Instructions for the task -
Look through the data below, and copy each line that carries the word "azul".

----- Stored data

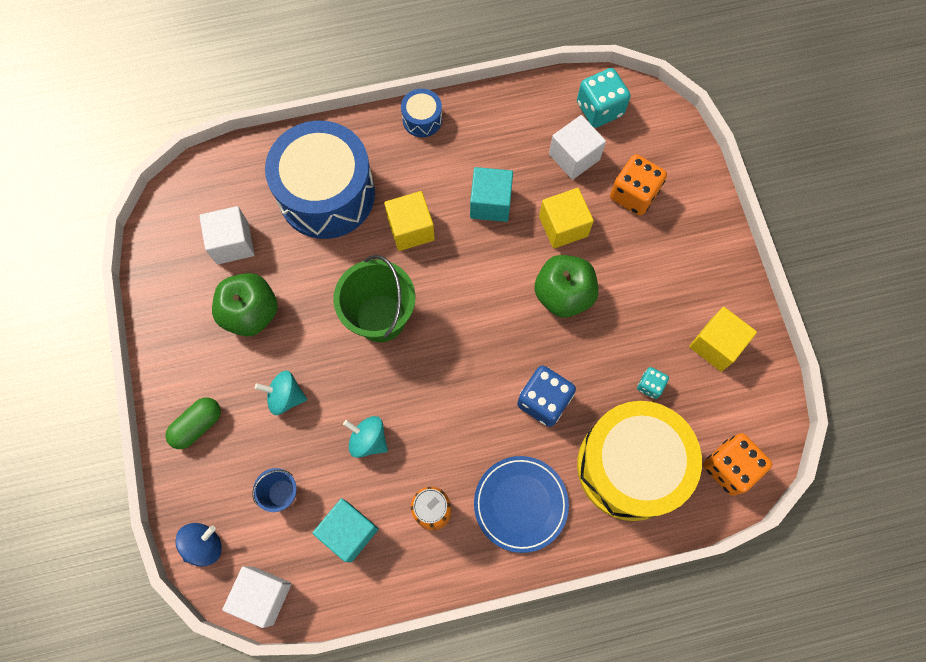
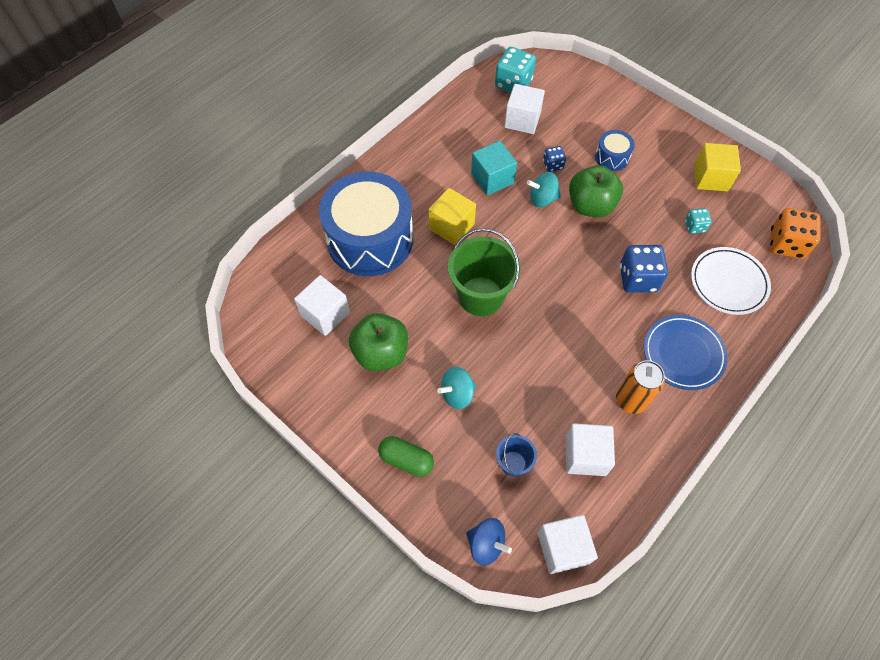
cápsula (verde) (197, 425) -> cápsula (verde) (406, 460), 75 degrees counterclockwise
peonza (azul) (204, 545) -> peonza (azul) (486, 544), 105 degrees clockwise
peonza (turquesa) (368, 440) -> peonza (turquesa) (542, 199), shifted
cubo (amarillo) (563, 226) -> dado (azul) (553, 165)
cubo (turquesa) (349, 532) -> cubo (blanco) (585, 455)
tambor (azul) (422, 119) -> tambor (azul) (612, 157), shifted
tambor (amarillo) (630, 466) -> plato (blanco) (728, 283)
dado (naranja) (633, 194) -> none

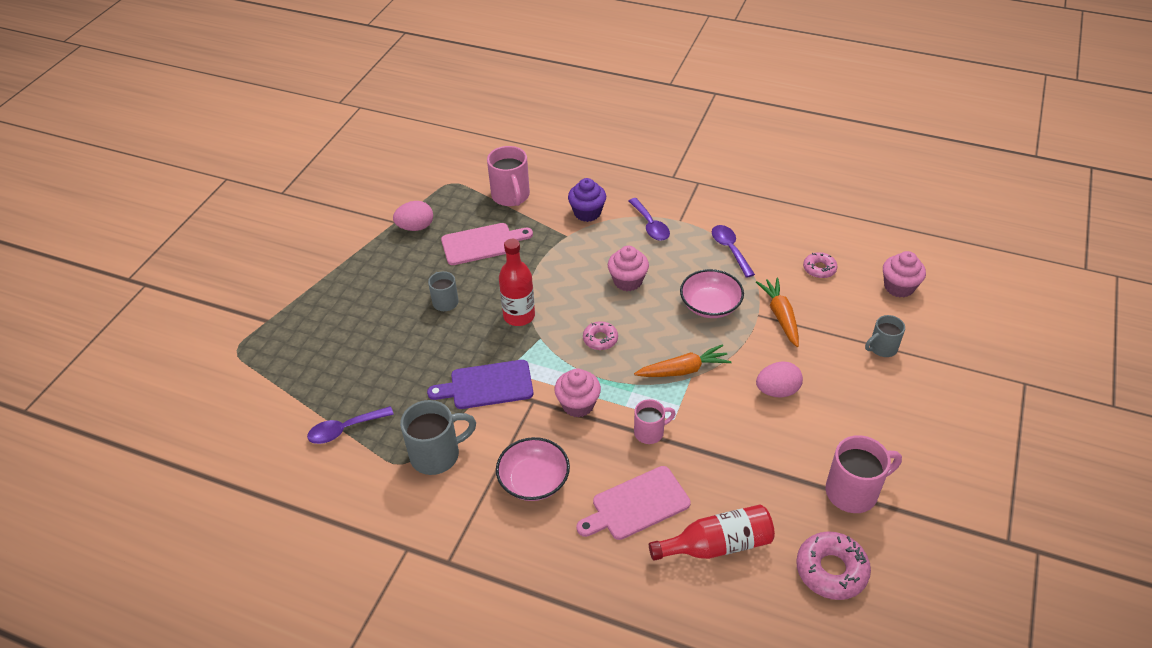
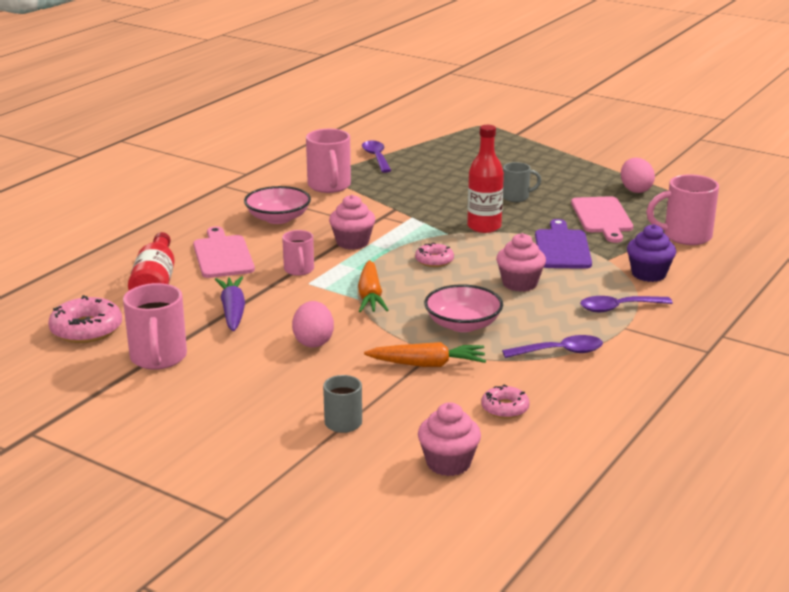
none -> zanahoria (morado) (232, 311)
taza (gris) (437, 455) -> taza (rosa) (329, 186)
tabla de cortar (morado) (487, 385) -> tabla de cortar (morado) (562, 248), shifted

----------

Answer space -
peonza (azul) (204, 545) -> peonza (azul) (486, 544), 105 degrees clockwise
cubo (amarillo) (563, 226) -> dado (azul) (553, 165)
tambor (azul) (422, 119) -> tambor (azul) (612, 157), shifted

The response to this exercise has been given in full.